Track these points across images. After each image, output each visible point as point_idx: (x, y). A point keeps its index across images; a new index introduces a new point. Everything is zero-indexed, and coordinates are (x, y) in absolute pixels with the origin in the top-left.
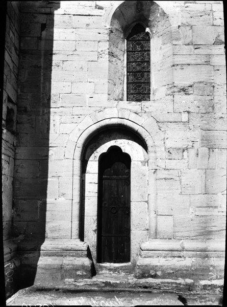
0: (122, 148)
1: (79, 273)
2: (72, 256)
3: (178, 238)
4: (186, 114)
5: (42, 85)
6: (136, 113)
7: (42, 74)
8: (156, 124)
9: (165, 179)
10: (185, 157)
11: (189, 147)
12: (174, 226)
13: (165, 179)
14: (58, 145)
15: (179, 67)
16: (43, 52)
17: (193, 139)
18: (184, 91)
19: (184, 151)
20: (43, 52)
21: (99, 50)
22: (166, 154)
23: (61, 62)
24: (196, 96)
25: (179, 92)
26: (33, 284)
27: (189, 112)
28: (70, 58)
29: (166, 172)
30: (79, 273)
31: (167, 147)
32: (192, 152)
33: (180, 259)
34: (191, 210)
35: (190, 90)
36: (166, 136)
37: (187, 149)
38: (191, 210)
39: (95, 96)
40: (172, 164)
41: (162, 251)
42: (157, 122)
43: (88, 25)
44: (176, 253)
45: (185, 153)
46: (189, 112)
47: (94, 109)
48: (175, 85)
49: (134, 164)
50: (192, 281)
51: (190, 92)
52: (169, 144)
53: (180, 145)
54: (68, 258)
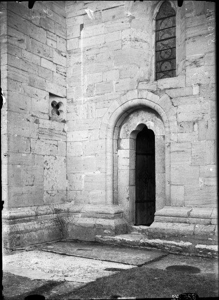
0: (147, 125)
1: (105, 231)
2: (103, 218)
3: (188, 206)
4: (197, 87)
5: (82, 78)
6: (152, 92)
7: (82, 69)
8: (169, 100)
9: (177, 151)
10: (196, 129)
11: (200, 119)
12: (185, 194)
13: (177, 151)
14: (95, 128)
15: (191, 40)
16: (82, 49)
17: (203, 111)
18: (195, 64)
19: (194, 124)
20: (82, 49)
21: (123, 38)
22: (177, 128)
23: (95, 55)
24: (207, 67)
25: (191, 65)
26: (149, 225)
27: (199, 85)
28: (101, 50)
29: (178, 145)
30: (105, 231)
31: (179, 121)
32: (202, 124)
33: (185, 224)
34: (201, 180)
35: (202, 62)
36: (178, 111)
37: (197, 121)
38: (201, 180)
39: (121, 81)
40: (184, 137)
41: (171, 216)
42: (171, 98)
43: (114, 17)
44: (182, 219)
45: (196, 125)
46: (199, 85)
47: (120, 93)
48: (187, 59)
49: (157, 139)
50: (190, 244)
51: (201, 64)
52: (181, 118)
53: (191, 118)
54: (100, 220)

* * * * * * * * *

■ Short problem ■
State how many lines in the data above contain the string "indexed", matching uppercase and lowercase exactly. Reply with the number alone.

■ Full solution ■
1